**Extracted information:**
= Beginning of Section =
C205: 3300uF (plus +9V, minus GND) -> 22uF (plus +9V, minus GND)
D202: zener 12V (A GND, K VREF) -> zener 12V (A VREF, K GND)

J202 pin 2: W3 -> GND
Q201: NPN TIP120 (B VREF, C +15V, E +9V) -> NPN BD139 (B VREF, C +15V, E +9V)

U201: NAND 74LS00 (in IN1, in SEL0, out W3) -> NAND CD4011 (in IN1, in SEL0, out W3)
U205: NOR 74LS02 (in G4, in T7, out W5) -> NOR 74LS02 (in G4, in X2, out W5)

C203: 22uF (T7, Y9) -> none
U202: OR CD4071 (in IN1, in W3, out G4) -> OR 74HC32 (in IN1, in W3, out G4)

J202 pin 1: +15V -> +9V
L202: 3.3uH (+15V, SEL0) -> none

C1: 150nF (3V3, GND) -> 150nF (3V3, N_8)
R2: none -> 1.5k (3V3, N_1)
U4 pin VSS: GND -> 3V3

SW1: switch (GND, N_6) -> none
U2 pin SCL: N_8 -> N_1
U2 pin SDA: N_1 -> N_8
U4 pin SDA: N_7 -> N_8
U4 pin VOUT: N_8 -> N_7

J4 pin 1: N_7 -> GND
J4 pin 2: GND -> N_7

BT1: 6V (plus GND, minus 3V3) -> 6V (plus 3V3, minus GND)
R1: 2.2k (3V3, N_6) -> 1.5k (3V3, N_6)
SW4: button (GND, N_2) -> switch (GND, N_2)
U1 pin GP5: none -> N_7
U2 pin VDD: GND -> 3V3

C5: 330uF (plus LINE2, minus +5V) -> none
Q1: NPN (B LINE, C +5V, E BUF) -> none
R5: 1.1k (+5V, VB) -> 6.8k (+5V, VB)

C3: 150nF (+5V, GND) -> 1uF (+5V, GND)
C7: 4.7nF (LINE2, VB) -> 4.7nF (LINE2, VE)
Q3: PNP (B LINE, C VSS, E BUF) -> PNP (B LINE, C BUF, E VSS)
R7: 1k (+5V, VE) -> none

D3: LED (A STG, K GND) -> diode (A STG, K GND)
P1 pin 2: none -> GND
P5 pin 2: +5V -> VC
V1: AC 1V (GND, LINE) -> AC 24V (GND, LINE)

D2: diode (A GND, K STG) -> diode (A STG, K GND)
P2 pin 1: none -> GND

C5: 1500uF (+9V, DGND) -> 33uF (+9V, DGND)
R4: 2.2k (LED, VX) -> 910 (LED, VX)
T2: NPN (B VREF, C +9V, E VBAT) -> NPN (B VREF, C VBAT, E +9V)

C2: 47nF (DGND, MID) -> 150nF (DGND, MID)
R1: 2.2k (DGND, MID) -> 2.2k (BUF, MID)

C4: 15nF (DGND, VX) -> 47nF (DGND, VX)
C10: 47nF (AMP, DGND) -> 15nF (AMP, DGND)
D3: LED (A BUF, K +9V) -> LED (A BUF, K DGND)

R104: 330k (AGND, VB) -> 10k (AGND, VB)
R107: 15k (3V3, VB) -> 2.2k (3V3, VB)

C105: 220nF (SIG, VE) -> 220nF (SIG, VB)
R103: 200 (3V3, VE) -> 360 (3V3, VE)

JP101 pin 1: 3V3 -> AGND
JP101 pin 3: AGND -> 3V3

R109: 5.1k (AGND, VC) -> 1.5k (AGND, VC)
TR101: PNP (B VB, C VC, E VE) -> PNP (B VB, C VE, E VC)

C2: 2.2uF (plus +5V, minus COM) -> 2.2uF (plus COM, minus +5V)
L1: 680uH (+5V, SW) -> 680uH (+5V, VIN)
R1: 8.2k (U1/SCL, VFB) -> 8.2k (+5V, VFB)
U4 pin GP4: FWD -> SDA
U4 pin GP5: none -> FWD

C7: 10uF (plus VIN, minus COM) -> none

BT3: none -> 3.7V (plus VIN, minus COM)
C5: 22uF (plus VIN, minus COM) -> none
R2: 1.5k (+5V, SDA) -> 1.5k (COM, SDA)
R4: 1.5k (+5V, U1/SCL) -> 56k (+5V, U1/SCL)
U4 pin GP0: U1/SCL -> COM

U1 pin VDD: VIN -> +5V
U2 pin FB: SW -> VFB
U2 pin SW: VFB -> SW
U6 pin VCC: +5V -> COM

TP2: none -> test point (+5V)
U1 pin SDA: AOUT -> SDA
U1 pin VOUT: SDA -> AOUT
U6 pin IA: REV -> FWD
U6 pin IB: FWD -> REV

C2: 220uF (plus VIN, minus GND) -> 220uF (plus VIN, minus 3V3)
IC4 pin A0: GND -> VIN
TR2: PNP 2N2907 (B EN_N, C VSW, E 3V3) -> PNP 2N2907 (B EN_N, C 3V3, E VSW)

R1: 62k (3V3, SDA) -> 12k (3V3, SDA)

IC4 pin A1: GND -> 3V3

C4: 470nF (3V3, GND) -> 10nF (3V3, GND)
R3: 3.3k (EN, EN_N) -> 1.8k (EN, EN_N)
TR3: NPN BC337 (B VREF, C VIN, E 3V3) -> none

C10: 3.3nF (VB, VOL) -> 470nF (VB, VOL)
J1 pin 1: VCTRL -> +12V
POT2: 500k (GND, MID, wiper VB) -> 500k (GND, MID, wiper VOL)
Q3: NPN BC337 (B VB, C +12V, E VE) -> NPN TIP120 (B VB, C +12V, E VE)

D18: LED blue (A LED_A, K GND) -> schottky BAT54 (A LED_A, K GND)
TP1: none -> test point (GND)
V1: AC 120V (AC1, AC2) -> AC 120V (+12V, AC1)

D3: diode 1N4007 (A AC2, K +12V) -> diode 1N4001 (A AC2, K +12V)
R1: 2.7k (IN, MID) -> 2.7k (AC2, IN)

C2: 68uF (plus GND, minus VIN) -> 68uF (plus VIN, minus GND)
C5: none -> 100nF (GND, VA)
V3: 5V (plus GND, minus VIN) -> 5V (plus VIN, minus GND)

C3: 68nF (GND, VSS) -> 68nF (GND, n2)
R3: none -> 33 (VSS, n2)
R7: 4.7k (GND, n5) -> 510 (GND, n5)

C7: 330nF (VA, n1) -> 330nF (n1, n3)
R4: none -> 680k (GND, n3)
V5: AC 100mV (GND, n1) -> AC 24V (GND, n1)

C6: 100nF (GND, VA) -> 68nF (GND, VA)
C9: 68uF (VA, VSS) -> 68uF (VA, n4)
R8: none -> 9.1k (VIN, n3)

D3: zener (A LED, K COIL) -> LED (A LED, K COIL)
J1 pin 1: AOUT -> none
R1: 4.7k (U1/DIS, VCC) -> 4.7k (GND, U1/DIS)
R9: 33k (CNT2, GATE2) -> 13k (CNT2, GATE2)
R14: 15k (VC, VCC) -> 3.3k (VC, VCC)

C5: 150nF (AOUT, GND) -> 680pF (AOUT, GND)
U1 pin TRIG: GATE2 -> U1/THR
= End of Section =
**Exercise details:**
Please restate the records word for word. Go from the first line to the line with "Q201: NPN TIP120" and include both.

**Answer to the exercise:**
C205: 3300uF (plus +9V, minus GND) -> 22uF (plus +9V, minus GND)
D202: zener 12V (A GND, K VREF) -> zener 12V (A VREF, K GND)

J202 pin 2: W3 -> GND
Q201: NPN TIP120 (B VREF, C +15V, E +9V) -> NPN BD139 (B VREF, C +15V, E +9V)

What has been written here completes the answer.